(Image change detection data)

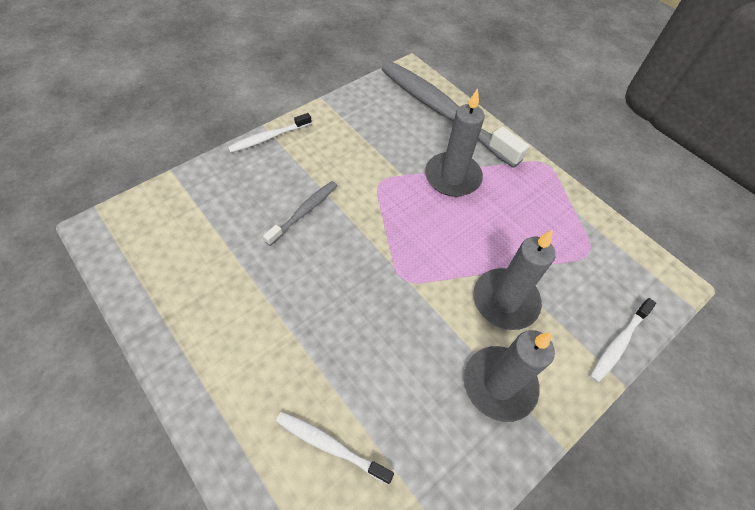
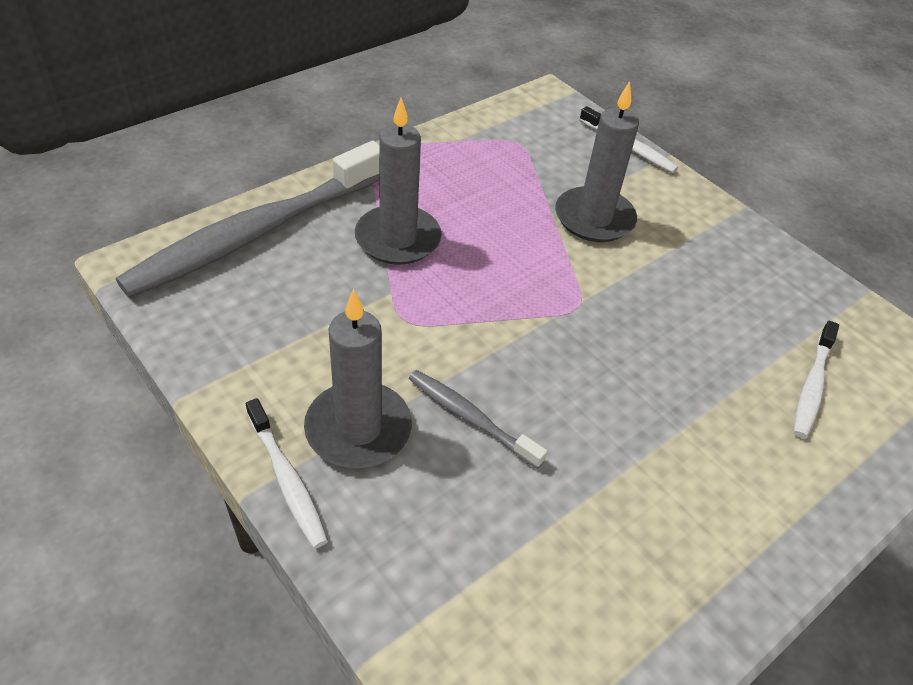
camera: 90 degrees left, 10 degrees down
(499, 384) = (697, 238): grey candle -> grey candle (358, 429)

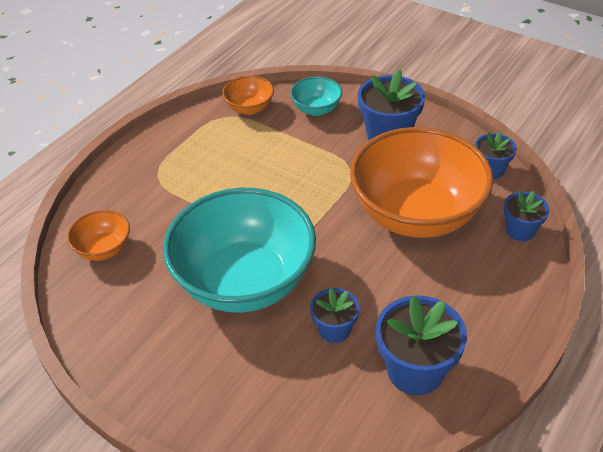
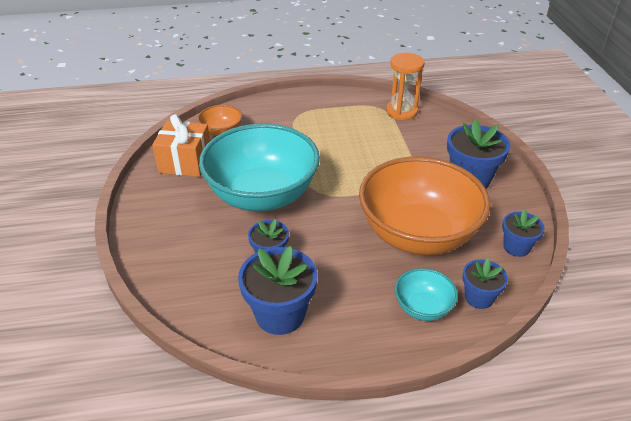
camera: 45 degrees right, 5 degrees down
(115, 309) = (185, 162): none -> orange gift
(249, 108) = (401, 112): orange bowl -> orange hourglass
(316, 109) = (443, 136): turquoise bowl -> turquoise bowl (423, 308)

==

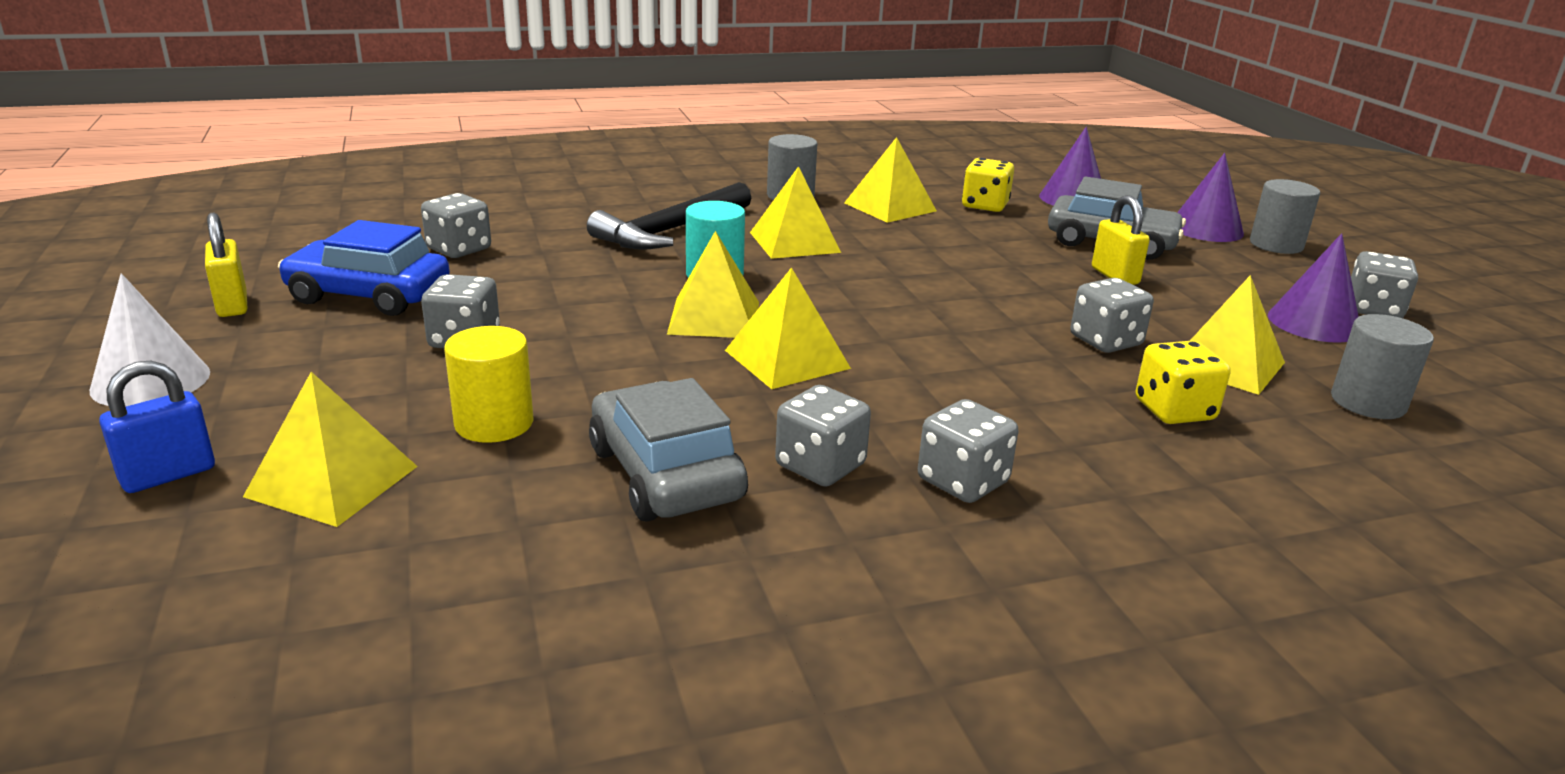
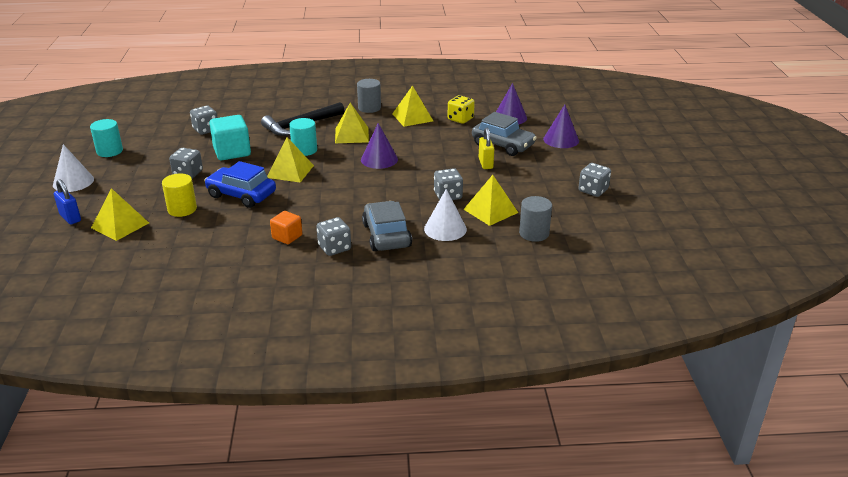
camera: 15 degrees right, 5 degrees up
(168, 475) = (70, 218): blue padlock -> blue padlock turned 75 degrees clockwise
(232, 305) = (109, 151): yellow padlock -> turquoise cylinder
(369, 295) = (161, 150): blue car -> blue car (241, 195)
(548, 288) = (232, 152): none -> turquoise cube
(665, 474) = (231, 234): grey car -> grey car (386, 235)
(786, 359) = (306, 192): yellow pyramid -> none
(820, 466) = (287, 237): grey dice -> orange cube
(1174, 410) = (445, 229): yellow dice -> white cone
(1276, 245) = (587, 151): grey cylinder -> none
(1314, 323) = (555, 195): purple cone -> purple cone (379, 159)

# [Problem description]
The lines to extract from the data above begin with the line containing "(665, 474) = (231, 234): grey" and end with the line containing "(1276, 245) = (587, 151): grey". Extract them exactly, including both.

# [Answer area]
(665, 474) = (231, 234): grey car -> grey car (386, 235)
(786, 359) = (306, 192): yellow pyramid -> none
(820, 466) = (287, 237): grey dice -> orange cube
(1174, 410) = (445, 229): yellow dice -> white cone
(1276, 245) = (587, 151): grey cylinder -> none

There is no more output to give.